Stored data
|---|
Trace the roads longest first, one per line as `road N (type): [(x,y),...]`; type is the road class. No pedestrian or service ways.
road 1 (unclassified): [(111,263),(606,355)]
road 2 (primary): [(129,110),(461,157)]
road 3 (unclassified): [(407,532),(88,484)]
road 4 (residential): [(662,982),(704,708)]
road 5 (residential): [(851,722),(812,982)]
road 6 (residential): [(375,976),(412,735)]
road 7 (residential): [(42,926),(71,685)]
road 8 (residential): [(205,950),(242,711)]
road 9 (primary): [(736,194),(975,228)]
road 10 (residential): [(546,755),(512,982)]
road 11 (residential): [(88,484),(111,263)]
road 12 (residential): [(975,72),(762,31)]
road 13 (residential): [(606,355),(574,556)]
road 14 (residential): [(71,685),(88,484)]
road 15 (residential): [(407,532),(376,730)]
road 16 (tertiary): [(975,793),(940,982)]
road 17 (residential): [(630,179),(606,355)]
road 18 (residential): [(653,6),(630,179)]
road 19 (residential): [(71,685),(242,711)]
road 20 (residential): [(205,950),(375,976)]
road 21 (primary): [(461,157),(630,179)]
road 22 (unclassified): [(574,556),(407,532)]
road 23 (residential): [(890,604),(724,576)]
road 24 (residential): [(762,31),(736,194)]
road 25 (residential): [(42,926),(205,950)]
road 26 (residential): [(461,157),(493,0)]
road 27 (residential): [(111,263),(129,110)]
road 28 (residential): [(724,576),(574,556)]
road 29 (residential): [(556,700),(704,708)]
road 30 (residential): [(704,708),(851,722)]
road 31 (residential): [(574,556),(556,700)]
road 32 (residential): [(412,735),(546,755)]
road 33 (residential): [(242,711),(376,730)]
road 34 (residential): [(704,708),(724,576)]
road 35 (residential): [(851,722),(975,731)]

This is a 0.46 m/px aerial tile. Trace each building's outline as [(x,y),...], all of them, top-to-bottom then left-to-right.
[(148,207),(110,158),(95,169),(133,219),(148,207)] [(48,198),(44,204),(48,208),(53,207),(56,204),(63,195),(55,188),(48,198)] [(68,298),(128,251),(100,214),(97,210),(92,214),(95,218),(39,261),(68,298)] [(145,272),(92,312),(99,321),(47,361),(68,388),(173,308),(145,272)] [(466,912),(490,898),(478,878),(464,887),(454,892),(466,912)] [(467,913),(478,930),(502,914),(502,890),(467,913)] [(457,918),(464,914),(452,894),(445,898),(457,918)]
|---|
**GOAL OF THE EXERCISE:** Above are the entries; return each one exactly.

**SOLUTION FOR THIS PROBLEM:**
Trace the roads longest first, one per line as `road N (type): [(x,y),...]`; type is the road class. No pedestrian or service ways.
road 1 (unclassified): [(111,263),(606,355)]
road 2 (primary): [(129,110),(461,157)]
road 3 (unclassified): [(407,532),(88,484)]
road 4 (residential): [(662,982),(704,708)]
road 5 (residential): [(851,722),(812,982)]
road 6 (residential): [(375,976),(412,735)]
road 7 (residential): [(42,926),(71,685)]
road 8 (residential): [(205,950),(242,711)]
road 9 (primary): [(736,194),(975,228)]
road 10 (residential): [(546,755),(512,982)]
road 11 (residential): [(88,484),(111,263)]
road 12 (residential): [(975,72),(762,31)]
road 13 (residential): [(606,355),(574,556)]
road 14 (residential): [(71,685),(88,484)]
road 15 (residential): [(407,532),(376,730)]
road 16 (tertiary): [(975,793),(940,982)]
road 17 (residential): [(630,179),(606,355)]
road 18 (residential): [(653,6),(630,179)]
road 19 (residential): [(71,685),(242,711)]
road 20 (residential): [(205,950),(375,976)]
road 21 (primary): [(461,157),(630,179)]
road 22 (unclassified): [(574,556),(407,532)]
road 23 (residential): [(890,604),(724,576)]
road 24 (residential): [(762,31),(736,194)]
road 25 (residential): [(42,926),(205,950)]
road 26 (residential): [(461,157),(493,0)]
road 27 (residential): [(111,263),(129,110)]
road 28 (residential): [(724,576),(574,556)]
road 29 (residential): [(556,700),(704,708)]
road 30 (residential): [(704,708),(851,722)]
road 31 (residential): [(574,556),(556,700)]
road 32 (residential): [(412,735),(546,755)]
road 33 (residential): [(242,711),(376,730)]
road 34 (residential): [(704,708),(724,576)]
road 35 (residential): [(851,722),(975,731)]

This is a 0.46 m/px aerial tile. Trace each building's outline as [(x,y),...], all of them, top-to-bottom then left-to-right.
[(148,207),(110,158),(95,169),(133,219),(148,207)] [(48,198),(44,204),(48,208),(53,207),(56,204),(63,195),(55,188),(48,198)] [(68,298),(128,251),(100,214),(97,210),(92,214),(95,218),(39,261),(68,298)] [(145,272),(92,312),(99,321),(47,361),(68,388),(173,308),(145,272)] [(466,912),(490,898),(478,878),(464,887),(454,892),(466,912)] [(467,913),(478,930),(502,914),(502,890),(467,913)] [(457,918),(464,914),(452,894),(445,898),(457,918)]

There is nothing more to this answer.